__EXERCISE DIRECTIONS__
Leaving out the images, please output every entry exactly as it appears.

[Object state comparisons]
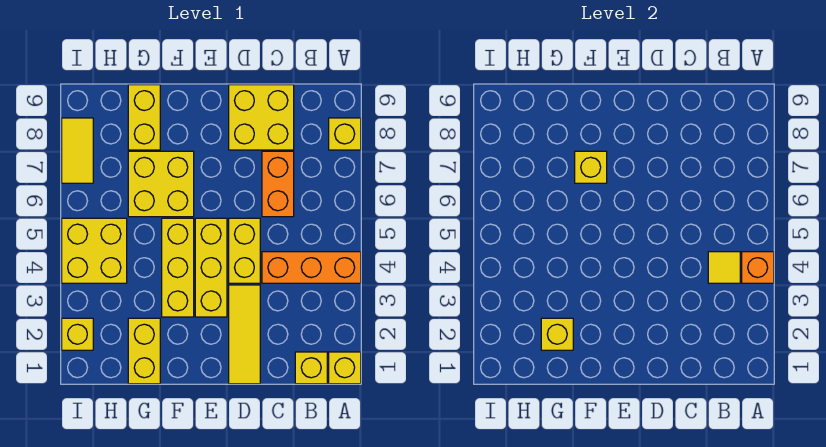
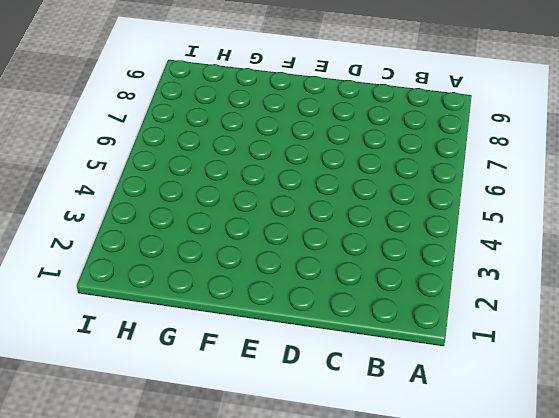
none -> yellow brick A1 level 1
none -> orange brick A4:C4 level 1
none -> yellow brick A8 level 1

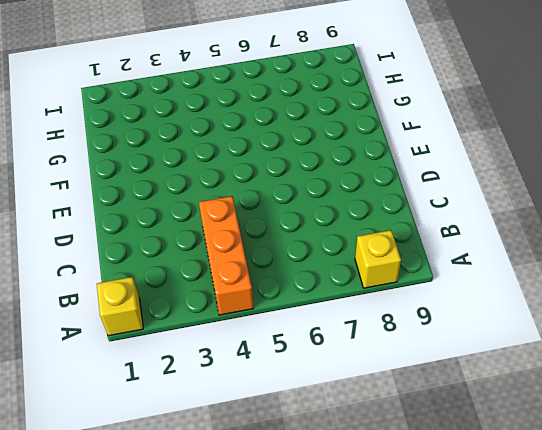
none -> yellow brick B1 level 1
none -> orange brick C6:C7 level 1
none -> yellow brick C8:D9 level 1

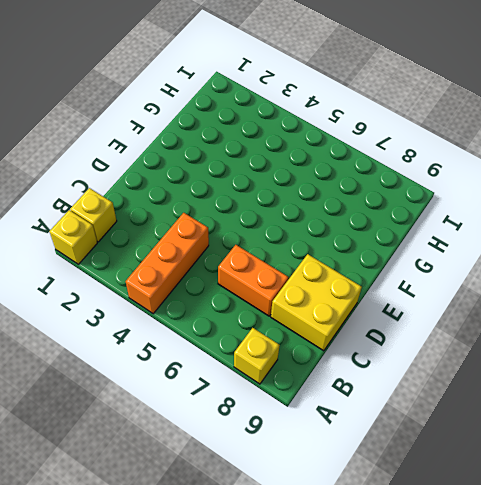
none -> yellow tile D1:D3 level 1
none -> yellow brick D4:D5 level 1
none -> yellow brick E3:E5 level 1

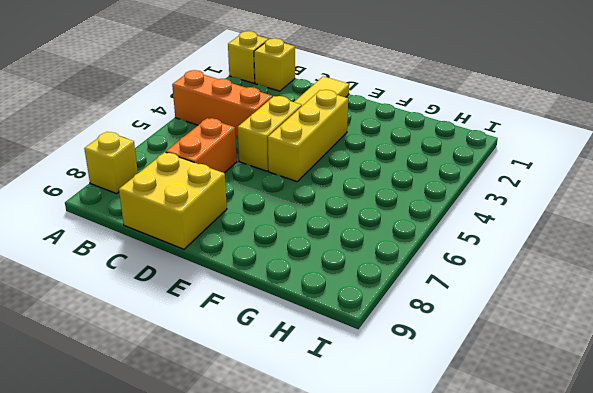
none -> yellow brick F3:F5 level 1
none -> yellow brick F6:G7 level 1
none -> yellow brick G1:G2 level 1

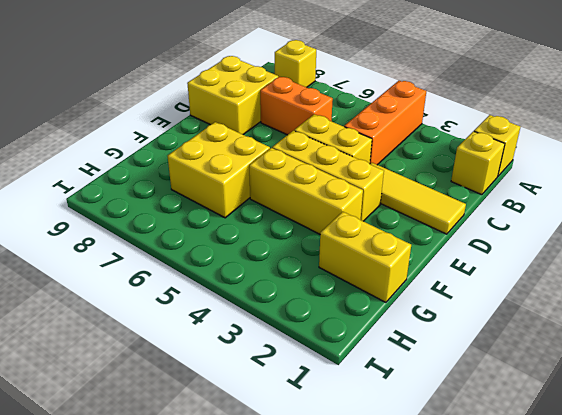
none -> yellow brick G8:G9 level 1
none -> yellow brick H4:I5 level 1
none -> yellow brick I2 level 1

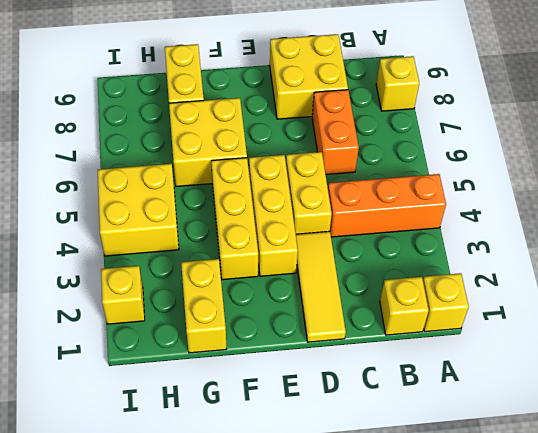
none -> yellow tile I7:I8 level 1
none -> orange brick A4 level 2
none -> yellow tile B4 level 2

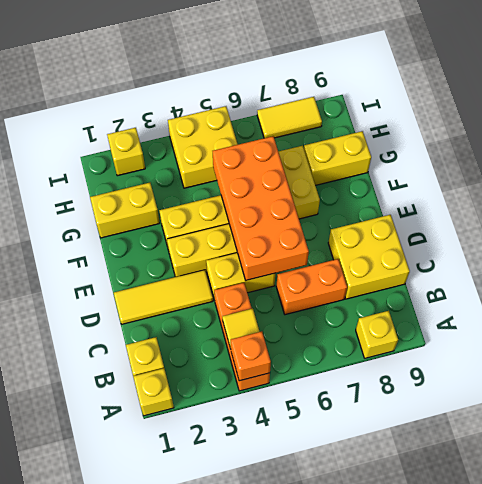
orange brick D5:G6 level 2 -> none
none -> yellow brick F7 level 2
none -> yellow brick G2 level 2

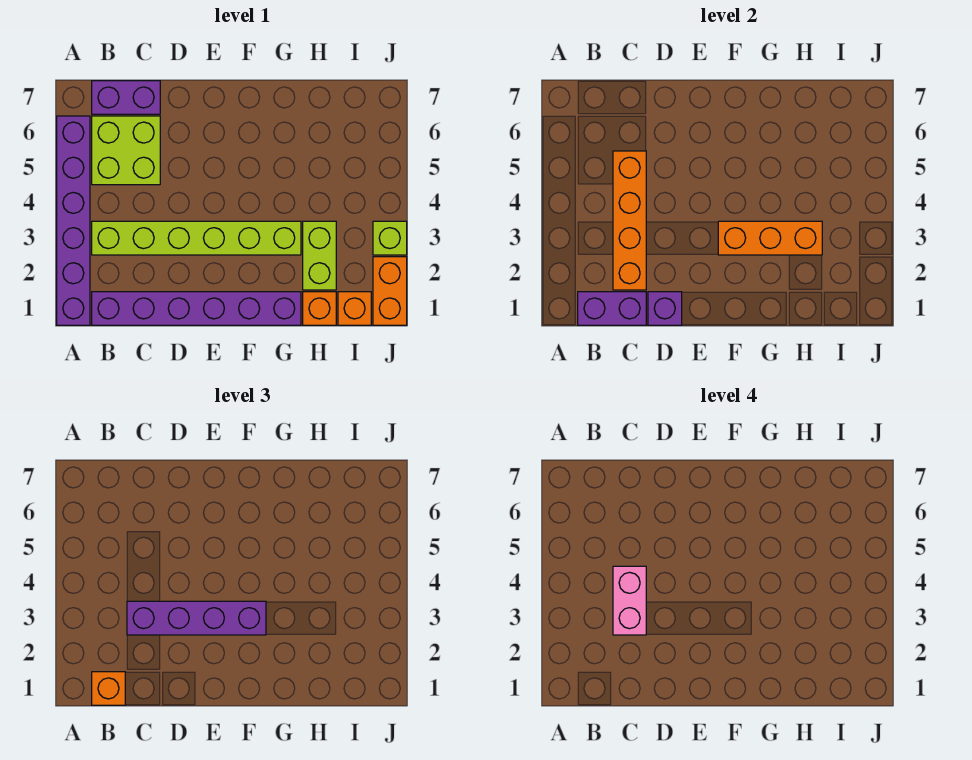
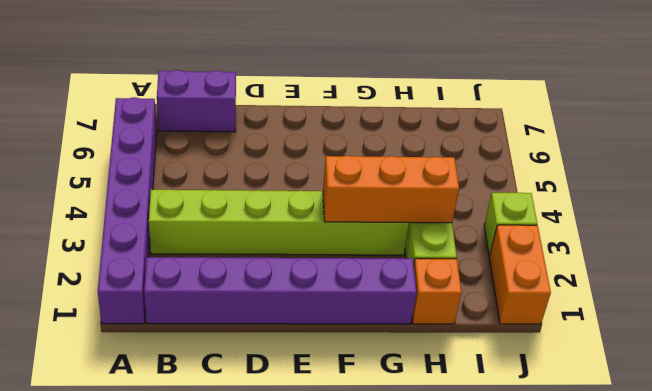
none -> lime brick B5:C6 level 1
none -> orange brick I1 level 1
none -> purple brick B1:C1 level 2

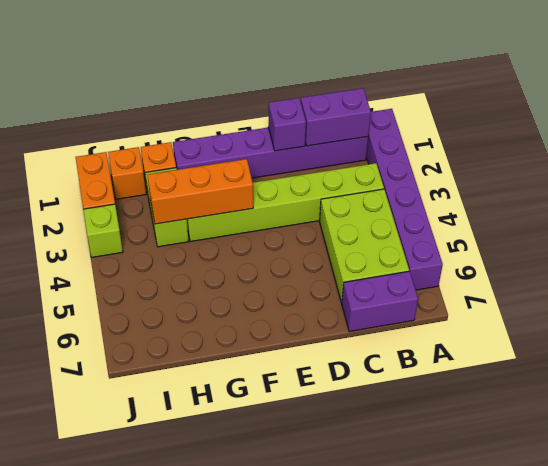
lime brick B4:C6 level 1 -> lime brick B5:C6 level 1
none -> orange brick C2:C5 level 2
none -> orange brick B1 level 3
none -> purple brick C3:F3 level 3

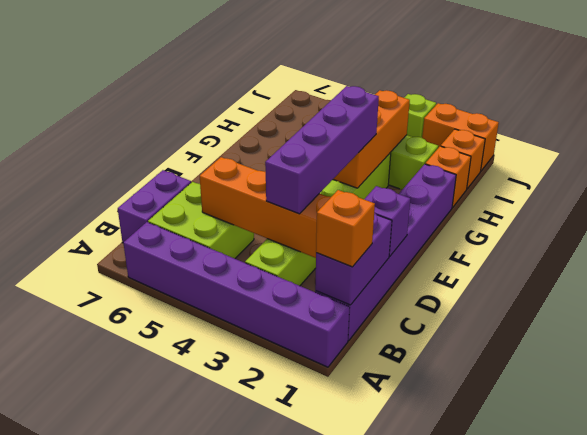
none -> pink brick C3:C4 level 4

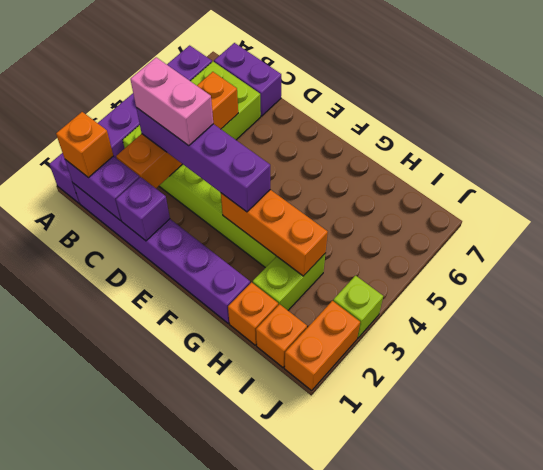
pink brick C3:D3 level 4 -> pink brick C3:C4 level 4

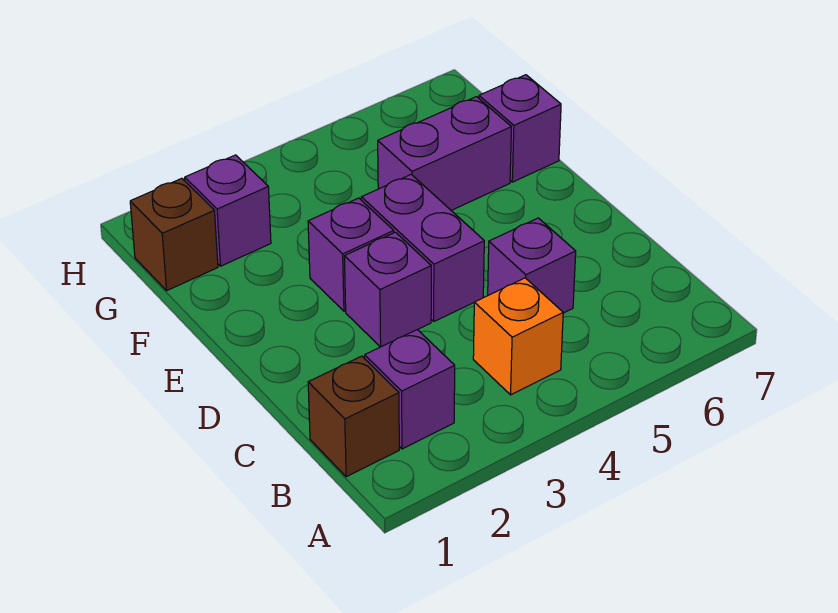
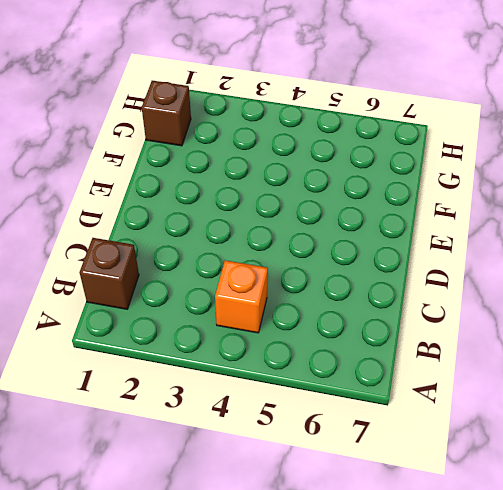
none -> purple brick B2 level 1
none -> purple brick C5 level 1

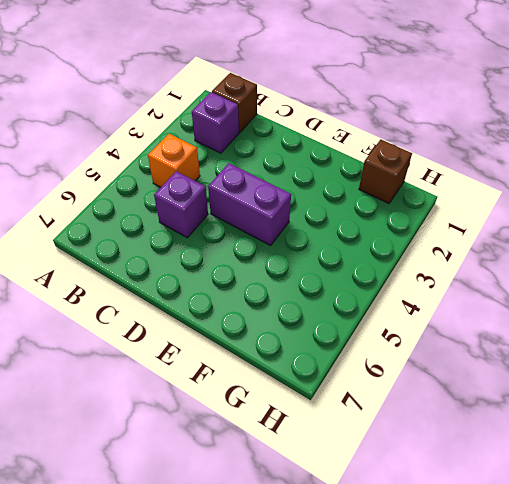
none -> purple brick D3 level 1
none -> purple brick E3 level 1

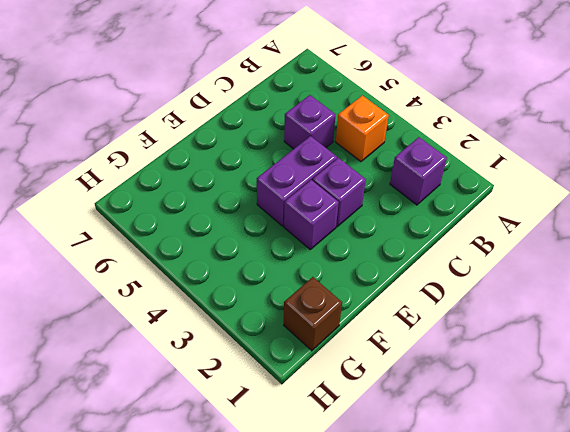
none -> brown brick B1 level 1
none -> purple brick F5:F6 level 1

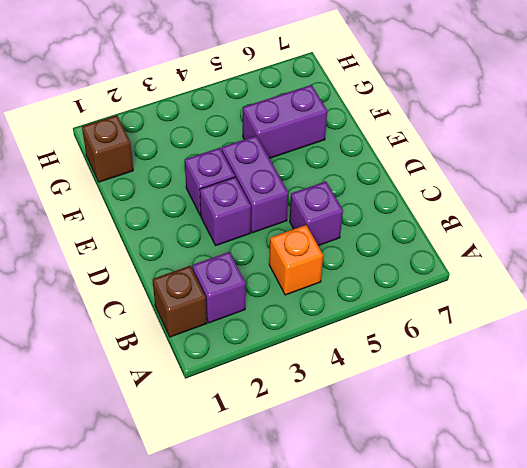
none -> purple brick F7 level 1
none -> purple brick G2 level 1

__SOLUTION TO THE EXERCISE__
none -> yellow brick A1 level 1
none -> orange brick A4:C4 level 1
none -> yellow brick A8 level 1

none -> yellow brick B1 level 1
none -> orange brick C6:C7 level 1
none -> yellow brick C8:D9 level 1

none -> yellow tile D1:D3 level 1
none -> yellow brick D4:D5 level 1
none -> yellow brick E3:E5 level 1

none -> yellow brick F3:F5 level 1
none -> yellow brick F6:G7 level 1
none -> yellow brick G1:G2 level 1

none -> yellow brick G8:G9 level 1
none -> yellow brick H4:I5 level 1
none -> yellow brick I2 level 1

none -> yellow tile I7:I8 level 1
none -> orange brick A4 level 2
none -> yellow tile B4 level 2

orange brick D5:G6 level 2 -> none
none -> yellow brick F7 level 2
none -> yellow brick G2 level 2

none -> lime brick B5:C6 level 1
none -> orange brick I1 level 1
none -> purple brick B1:C1 level 2

lime brick B4:C6 level 1 -> lime brick B5:C6 level 1
none -> orange brick C2:C5 level 2
none -> orange brick B1 level 3
none -> purple brick C3:F3 level 3

none -> pink brick C3:C4 level 4

pink brick C3:D3 level 4 -> pink brick C3:C4 level 4

none -> purple brick B2 level 1
none -> purple brick C5 level 1

none -> purple brick D3 level 1
none -> purple brick E3 level 1

none -> brown brick B1 level 1
none -> purple brick F5:F6 level 1

none -> purple brick F7 level 1
none -> purple brick G2 level 1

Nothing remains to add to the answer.